(Exercise)
Starting at the line that holds "none -> white brick E9 level 4", reproduce each line exactly up to and including the last line of the records below. Pictures stay out.

(Stored dataset items)

***

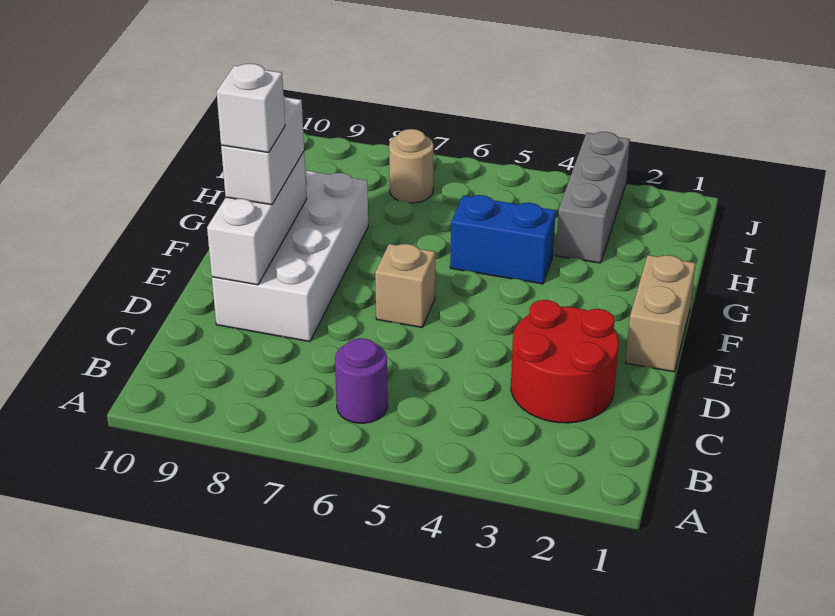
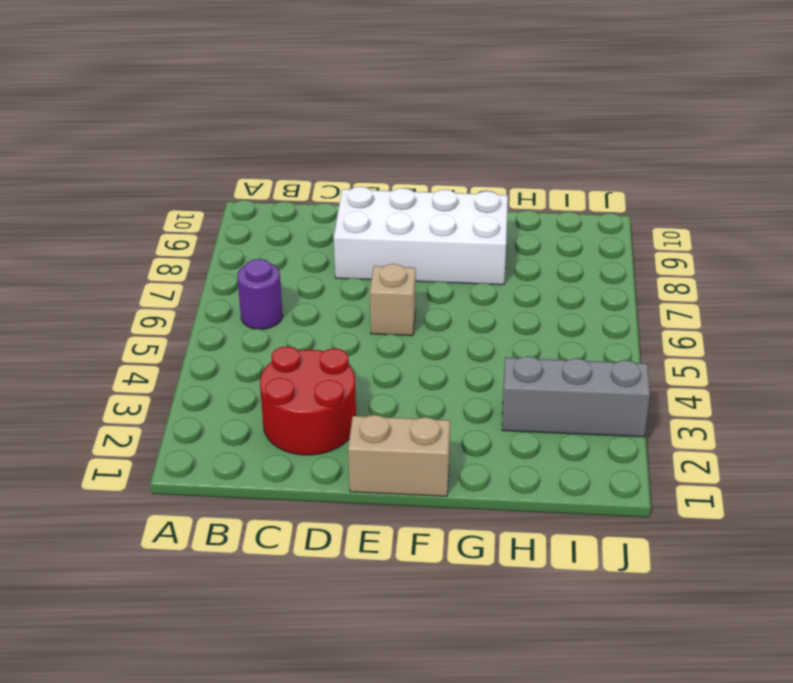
none -> blue brick G4:G5 level 1
none -> tan round brick I7 level 1

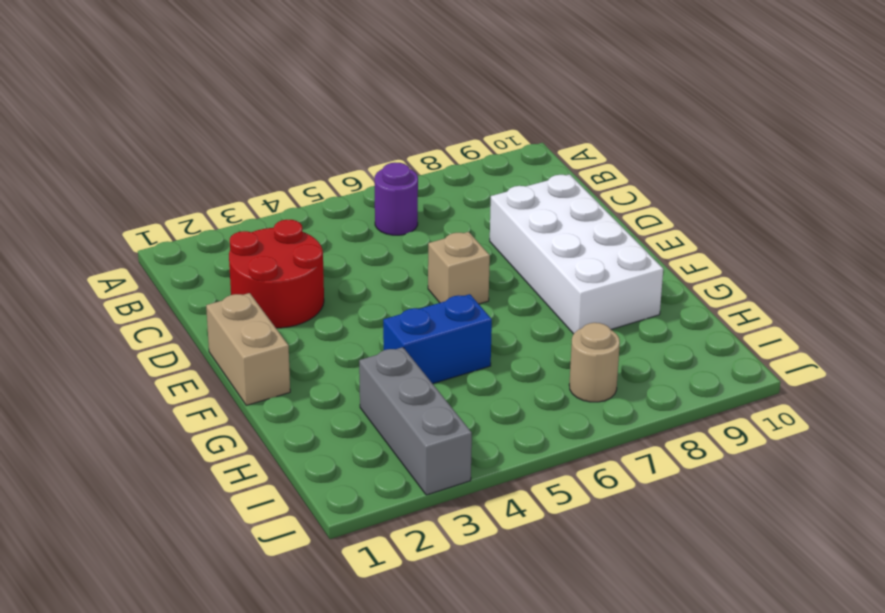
none -> white brick D9:F9 level 2
none -> white brick E9:F9 level 3

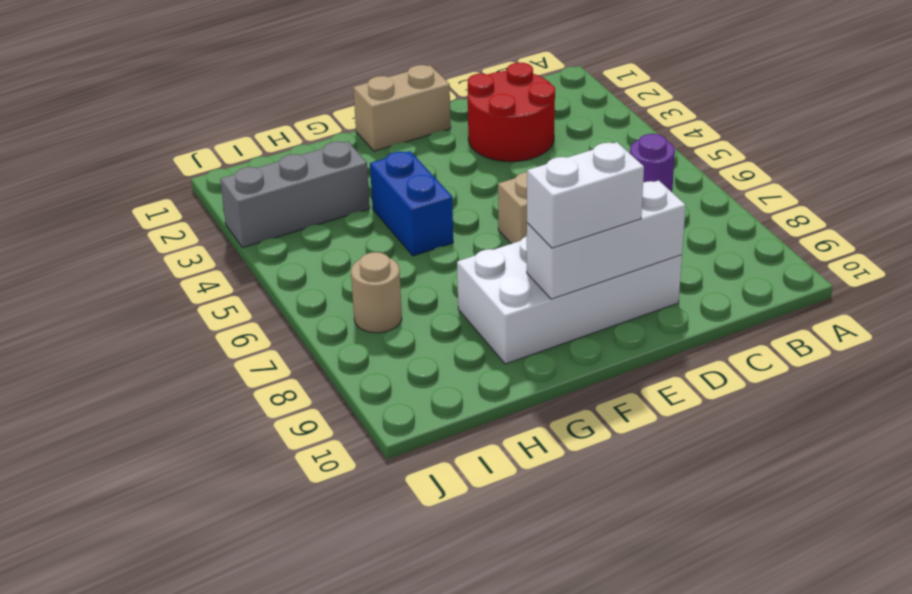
none -> white brick E9 level 4

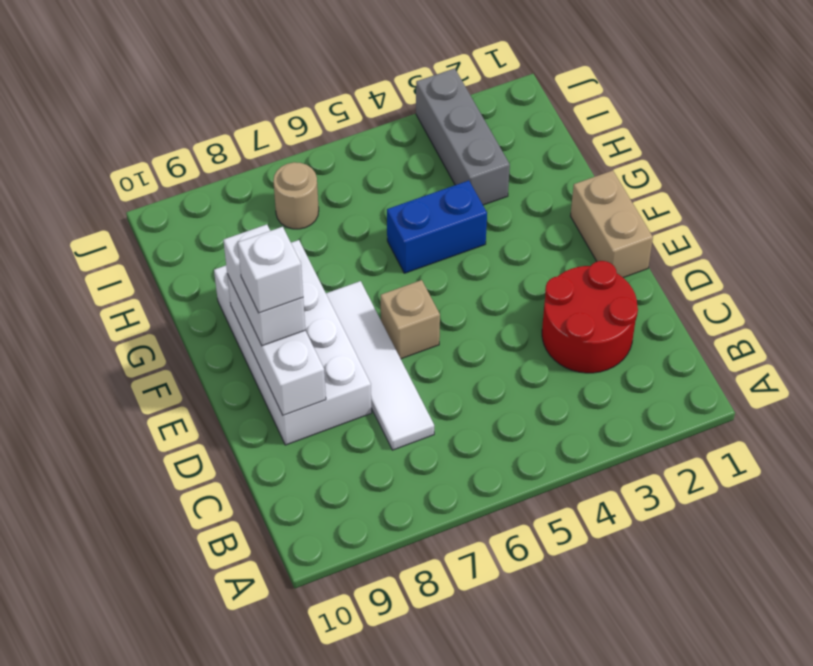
white tile C7:F7 level 1 -> none
none -> purple round brick B6 level 1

***

(Completed exercise)
none -> white brick E9 level 4

white tile C7:F7 level 1 -> none
none -> purple round brick B6 level 1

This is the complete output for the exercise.